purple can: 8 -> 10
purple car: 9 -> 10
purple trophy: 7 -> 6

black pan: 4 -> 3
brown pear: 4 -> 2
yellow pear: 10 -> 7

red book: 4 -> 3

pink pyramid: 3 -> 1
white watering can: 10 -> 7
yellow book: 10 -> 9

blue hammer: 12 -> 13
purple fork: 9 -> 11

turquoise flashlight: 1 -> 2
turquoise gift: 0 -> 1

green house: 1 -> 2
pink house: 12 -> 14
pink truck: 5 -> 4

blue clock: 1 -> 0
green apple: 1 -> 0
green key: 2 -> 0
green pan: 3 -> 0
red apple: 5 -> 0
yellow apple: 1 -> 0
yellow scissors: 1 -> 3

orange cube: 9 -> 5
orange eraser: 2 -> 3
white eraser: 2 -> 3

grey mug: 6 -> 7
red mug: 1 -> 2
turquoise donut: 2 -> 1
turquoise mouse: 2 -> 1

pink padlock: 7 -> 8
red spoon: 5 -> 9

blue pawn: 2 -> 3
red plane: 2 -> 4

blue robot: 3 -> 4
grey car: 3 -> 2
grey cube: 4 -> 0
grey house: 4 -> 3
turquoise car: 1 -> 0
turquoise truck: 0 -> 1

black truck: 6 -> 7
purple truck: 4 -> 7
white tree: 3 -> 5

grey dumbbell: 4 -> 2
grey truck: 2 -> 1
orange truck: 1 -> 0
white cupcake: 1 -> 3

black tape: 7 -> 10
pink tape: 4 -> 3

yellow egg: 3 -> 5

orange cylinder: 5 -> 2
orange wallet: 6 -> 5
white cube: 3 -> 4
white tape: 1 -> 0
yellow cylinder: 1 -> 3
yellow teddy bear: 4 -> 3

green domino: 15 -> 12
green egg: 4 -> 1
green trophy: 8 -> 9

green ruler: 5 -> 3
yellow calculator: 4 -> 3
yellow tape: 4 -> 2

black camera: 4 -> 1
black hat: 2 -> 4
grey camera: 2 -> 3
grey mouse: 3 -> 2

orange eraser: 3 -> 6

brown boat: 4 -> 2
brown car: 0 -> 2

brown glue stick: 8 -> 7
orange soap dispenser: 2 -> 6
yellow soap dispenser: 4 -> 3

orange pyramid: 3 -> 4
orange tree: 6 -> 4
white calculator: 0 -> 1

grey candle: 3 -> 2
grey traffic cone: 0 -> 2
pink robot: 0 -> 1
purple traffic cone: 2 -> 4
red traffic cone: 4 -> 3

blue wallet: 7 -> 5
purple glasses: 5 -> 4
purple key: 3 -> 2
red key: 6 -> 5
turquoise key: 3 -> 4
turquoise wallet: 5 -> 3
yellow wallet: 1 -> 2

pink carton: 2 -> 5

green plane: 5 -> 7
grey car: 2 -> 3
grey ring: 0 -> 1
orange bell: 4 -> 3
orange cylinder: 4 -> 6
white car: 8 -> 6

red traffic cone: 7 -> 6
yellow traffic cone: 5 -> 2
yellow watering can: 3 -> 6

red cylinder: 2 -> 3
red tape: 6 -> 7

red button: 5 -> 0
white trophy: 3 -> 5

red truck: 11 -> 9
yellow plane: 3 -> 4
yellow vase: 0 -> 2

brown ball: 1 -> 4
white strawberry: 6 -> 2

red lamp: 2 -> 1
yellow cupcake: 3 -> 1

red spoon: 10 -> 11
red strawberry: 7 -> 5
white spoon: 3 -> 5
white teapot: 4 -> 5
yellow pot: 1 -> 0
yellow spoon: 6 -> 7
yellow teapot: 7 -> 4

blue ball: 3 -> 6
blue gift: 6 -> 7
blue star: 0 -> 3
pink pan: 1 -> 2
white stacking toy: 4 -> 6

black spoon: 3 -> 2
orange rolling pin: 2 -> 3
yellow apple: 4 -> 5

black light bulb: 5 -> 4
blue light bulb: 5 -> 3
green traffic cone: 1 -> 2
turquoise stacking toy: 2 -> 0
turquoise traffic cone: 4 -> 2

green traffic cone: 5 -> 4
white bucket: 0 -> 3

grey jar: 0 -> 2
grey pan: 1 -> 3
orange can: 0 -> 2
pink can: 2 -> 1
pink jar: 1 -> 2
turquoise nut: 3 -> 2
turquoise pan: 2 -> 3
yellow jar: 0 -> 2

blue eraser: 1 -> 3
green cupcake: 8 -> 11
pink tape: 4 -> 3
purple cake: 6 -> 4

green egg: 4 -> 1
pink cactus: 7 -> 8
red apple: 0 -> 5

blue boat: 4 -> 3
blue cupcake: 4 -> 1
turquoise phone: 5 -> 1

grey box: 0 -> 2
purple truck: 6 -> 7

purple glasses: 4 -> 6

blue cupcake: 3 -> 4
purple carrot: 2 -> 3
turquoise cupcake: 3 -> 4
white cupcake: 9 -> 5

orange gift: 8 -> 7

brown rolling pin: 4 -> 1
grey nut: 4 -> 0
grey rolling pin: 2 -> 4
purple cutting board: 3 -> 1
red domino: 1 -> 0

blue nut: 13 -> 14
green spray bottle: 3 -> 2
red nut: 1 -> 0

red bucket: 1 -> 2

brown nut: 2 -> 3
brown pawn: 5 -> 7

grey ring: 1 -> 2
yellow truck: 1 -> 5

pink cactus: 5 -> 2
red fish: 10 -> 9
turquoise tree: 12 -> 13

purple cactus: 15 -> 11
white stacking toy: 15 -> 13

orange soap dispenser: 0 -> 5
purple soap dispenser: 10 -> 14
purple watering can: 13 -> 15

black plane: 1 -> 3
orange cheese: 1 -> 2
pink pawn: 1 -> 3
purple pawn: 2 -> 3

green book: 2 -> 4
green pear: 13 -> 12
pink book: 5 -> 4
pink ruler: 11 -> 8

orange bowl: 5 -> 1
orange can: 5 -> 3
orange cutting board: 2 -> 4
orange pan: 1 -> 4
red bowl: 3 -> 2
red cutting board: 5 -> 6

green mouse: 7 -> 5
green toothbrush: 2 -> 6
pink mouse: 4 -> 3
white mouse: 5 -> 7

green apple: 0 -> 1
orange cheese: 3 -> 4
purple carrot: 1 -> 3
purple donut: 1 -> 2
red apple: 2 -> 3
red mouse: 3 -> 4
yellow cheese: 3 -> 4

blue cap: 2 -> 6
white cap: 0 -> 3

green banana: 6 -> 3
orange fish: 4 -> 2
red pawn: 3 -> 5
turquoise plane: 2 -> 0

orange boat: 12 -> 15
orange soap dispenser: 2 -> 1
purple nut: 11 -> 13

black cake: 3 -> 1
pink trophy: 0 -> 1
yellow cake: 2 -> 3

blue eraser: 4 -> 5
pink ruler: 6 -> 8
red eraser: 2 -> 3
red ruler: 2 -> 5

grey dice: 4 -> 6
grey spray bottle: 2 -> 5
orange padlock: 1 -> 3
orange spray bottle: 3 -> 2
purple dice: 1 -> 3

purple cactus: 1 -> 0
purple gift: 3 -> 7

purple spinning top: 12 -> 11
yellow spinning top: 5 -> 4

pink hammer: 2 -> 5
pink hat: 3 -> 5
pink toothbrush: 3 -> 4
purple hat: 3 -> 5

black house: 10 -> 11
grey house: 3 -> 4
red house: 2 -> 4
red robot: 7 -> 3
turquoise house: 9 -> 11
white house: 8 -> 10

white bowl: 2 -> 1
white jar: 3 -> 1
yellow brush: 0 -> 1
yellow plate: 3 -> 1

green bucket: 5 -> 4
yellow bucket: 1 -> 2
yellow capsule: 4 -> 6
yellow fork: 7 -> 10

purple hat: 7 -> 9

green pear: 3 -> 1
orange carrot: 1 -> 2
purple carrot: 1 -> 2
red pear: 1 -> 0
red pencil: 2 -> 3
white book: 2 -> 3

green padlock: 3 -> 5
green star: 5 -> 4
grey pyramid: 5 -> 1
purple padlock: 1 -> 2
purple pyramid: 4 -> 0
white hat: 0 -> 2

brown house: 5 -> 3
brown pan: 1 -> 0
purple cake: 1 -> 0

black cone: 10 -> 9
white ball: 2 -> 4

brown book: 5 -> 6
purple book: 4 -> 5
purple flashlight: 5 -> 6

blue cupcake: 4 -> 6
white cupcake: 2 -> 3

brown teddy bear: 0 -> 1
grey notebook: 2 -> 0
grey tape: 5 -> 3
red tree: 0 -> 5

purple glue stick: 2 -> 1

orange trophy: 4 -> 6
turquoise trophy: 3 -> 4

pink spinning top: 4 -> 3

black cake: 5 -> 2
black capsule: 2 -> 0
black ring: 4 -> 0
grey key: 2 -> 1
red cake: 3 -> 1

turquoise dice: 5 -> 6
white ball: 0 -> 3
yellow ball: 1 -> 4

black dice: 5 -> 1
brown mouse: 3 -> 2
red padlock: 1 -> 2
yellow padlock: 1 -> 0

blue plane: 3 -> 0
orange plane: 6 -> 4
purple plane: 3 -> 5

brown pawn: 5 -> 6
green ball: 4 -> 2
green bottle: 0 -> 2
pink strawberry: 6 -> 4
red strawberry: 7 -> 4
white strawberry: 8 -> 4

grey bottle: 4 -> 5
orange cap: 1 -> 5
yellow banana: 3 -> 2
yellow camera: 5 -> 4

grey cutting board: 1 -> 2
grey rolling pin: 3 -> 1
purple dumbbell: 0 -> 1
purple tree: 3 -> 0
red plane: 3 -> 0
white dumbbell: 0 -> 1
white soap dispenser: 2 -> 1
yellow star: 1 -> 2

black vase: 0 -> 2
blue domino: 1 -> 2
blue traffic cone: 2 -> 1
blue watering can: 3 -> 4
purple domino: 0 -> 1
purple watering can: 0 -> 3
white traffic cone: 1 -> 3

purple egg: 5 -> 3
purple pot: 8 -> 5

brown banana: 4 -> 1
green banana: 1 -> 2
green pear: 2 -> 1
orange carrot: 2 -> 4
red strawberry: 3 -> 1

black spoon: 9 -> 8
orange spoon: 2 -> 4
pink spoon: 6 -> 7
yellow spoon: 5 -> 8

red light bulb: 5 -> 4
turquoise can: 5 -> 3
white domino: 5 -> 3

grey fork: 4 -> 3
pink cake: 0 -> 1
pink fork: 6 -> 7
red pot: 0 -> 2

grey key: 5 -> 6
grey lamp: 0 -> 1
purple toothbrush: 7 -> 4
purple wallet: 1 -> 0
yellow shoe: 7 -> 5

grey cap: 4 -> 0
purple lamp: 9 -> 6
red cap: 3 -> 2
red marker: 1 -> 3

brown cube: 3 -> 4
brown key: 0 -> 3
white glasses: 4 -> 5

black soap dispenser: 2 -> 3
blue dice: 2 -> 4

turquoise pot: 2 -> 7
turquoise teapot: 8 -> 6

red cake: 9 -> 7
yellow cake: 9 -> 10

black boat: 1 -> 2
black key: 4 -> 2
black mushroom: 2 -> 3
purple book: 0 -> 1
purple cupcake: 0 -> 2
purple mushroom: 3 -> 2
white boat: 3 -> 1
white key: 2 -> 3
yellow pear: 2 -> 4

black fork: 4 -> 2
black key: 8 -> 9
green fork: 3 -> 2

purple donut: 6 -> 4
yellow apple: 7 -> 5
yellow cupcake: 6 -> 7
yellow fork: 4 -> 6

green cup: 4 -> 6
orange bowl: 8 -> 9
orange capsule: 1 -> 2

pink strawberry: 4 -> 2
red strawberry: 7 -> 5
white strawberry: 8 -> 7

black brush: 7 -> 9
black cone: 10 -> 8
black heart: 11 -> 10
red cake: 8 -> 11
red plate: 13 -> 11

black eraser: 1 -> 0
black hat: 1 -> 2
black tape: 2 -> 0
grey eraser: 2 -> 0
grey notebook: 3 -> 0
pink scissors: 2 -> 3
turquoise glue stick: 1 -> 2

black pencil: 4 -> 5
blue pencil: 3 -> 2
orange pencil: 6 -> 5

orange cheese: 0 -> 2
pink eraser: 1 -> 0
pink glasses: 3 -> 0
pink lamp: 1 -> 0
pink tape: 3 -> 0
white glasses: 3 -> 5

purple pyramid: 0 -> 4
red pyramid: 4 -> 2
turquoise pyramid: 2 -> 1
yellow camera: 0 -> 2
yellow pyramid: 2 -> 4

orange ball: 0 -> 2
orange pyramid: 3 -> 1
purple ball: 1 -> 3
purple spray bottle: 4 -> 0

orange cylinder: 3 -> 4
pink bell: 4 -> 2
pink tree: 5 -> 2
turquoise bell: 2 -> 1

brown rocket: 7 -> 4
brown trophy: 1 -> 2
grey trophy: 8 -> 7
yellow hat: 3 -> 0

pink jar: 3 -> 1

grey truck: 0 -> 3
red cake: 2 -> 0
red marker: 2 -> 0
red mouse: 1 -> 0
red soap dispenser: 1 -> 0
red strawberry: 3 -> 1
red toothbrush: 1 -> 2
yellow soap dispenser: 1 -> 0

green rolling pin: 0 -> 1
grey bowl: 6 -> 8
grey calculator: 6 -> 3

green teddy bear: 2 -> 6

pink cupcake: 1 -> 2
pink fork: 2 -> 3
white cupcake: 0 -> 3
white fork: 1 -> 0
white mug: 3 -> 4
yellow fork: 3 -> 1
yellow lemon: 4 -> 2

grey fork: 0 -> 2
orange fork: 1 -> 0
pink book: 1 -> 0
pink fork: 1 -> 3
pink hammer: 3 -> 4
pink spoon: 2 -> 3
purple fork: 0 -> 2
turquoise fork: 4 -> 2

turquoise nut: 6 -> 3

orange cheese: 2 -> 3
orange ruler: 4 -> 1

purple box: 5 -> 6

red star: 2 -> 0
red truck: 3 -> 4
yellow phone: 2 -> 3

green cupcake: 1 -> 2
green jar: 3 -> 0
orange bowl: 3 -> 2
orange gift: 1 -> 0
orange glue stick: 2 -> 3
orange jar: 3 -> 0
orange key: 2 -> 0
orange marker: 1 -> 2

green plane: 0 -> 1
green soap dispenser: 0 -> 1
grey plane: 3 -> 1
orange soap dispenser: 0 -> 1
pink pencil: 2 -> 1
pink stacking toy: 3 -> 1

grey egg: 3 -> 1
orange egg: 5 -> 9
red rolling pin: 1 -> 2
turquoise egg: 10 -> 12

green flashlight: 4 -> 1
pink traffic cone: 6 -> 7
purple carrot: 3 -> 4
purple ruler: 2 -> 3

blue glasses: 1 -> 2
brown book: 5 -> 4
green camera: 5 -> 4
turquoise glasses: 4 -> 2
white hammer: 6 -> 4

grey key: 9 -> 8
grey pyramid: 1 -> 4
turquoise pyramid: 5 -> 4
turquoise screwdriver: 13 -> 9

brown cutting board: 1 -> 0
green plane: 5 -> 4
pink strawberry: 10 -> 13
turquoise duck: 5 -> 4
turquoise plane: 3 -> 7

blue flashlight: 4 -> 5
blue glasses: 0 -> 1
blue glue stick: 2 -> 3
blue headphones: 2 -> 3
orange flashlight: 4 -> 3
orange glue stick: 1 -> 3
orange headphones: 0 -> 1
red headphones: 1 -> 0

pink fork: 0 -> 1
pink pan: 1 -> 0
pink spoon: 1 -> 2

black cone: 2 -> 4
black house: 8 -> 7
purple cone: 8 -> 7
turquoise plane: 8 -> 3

> **Task requirements**: Find the line with "black hat: 1 -> 2" in the material above. Reproduce it and each line after it up to and including the line with "pink pencil: 2 -> 1".

> **Answer below**:
black hat: 1 -> 2
black tape: 2 -> 0
grey eraser: 2 -> 0
grey notebook: 3 -> 0
pink scissors: 2 -> 3
turquoise glue stick: 1 -> 2

black pencil: 4 -> 5
blue pencil: 3 -> 2
orange pencil: 6 -> 5

orange cheese: 0 -> 2
pink eraser: 1 -> 0
pink glasses: 3 -> 0
pink lamp: 1 -> 0
pink tape: 3 -> 0
white glasses: 3 -> 5

purple pyramid: 0 -> 4
red pyramid: 4 -> 2
turquoise pyramid: 2 -> 1
yellow camera: 0 -> 2
yellow pyramid: 2 -> 4

orange ball: 0 -> 2
orange pyramid: 3 -> 1
purple ball: 1 -> 3
purple spray bottle: 4 -> 0

orange cylinder: 3 -> 4
pink bell: 4 -> 2
pink tree: 5 -> 2
turquoise bell: 2 -> 1

brown rocket: 7 -> 4
brown trophy: 1 -> 2
grey trophy: 8 -> 7
yellow hat: 3 -> 0

pink jar: 3 -> 1

grey truck: 0 -> 3
red cake: 2 -> 0
red marker: 2 -> 0
red mouse: 1 -> 0
red soap dispenser: 1 -> 0
red strawberry: 3 -> 1
red toothbrush: 1 -> 2
yellow soap dispenser: 1 -> 0

green rolling pin: 0 -> 1
grey bowl: 6 -> 8
grey calculator: 6 -> 3

green teddy bear: 2 -> 6

pink cupcake: 1 -> 2
pink fork: 2 -> 3
white cupcake: 0 -> 3
white fork: 1 -> 0
white mug: 3 -> 4
yellow fork: 3 -> 1
yellow lemon: 4 -> 2

grey fork: 0 -> 2
orange fork: 1 -> 0
pink book: 1 -> 0
pink fork: 1 -> 3
pink hammer: 3 -> 4
pink spoon: 2 -> 3
purple fork: 0 -> 2
turquoise fork: 4 -> 2

turquoise nut: 6 -> 3

orange cheese: 2 -> 3
orange ruler: 4 -> 1

purple box: 5 -> 6

red star: 2 -> 0
red truck: 3 -> 4
yellow phone: 2 -> 3

green cupcake: 1 -> 2
green jar: 3 -> 0
orange bowl: 3 -> 2
orange gift: 1 -> 0
orange glue stick: 2 -> 3
orange jar: 3 -> 0
orange key: 2 -> 0
orange marker: 1 -> 2

green plane: 0 -> 1
green soap dispenser: 0 -> 1
grey plane: 3 -> 1
orange soap dispenser: 0 -> 1
pink pencil: 2 -> 1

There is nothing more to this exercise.